Take the material below and reproduce, word for word, only the lines from the line with "R8: 330 (NET3, NET5) -> 150 (NET3, NET5)" through the line with "J3 pin 2: GND -> n29".

→ Supplied entries:
=-=-=-=-=

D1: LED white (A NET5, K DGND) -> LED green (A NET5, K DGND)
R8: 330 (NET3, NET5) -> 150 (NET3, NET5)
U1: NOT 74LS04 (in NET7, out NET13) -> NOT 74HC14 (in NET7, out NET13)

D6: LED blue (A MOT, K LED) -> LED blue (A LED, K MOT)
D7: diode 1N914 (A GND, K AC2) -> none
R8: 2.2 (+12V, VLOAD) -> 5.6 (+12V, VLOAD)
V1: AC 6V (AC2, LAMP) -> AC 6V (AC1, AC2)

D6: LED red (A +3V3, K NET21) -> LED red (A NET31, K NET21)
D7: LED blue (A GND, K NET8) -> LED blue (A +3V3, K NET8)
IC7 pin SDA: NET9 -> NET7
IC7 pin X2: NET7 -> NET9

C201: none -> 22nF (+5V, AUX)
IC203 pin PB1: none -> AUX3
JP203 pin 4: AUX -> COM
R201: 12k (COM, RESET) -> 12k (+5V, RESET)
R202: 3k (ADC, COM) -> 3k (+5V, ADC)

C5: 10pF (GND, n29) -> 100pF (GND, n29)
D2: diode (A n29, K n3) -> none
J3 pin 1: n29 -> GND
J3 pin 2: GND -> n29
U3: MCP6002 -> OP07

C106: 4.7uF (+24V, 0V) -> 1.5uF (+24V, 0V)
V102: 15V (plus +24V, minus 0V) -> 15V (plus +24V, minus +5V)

=-=-=-=-=

→ Result:
R8: 330 (NET3, NET5) -> 150 (NET3, NET5)
U1: NOT 74LS04 (in NET7, out NET13) -> NOT 74HC14 (in NET7, out NET13)

D6: LED blue (A MOT, K LED) -> LED blue (A LED, K MOT)
D7: diode 1N914 (A GND, K AC2) -> none
R8: 2.2 (+12V, VLOAD) -> 5.6 (+12V, VLOAD)
V1: AC 6V (AC2, LAMP) -> AC 6V (AC1, AC2)

D6: LED red (A +3V3, K NET21) -> LED red (A NET31, K NET21)
D7: LED blue (A GND, K NET8) -> LED blue (A +3V3, K NET8)
IC7 pin SDA: NET9 -> NET7
IC7 pin X2: NET7 -> NET9

C201: none -> 22nF (+5V, AUX)
IC203 pin PB1: none -> AUX3
JP203 pin 4: AUX -> COM
R201: 12k (COM, RESET) -> 12k (+5V, RESET)
R202: 3k (ADC, COM) -> 3k (+5V, ADC)

C5: 10pF (GND, n29) -> 100pF (GND, n29)
D2: diode (A n29, K n3) -> none
J3 pin 1: n29 -> GND
J3 pin 2: GND -> n29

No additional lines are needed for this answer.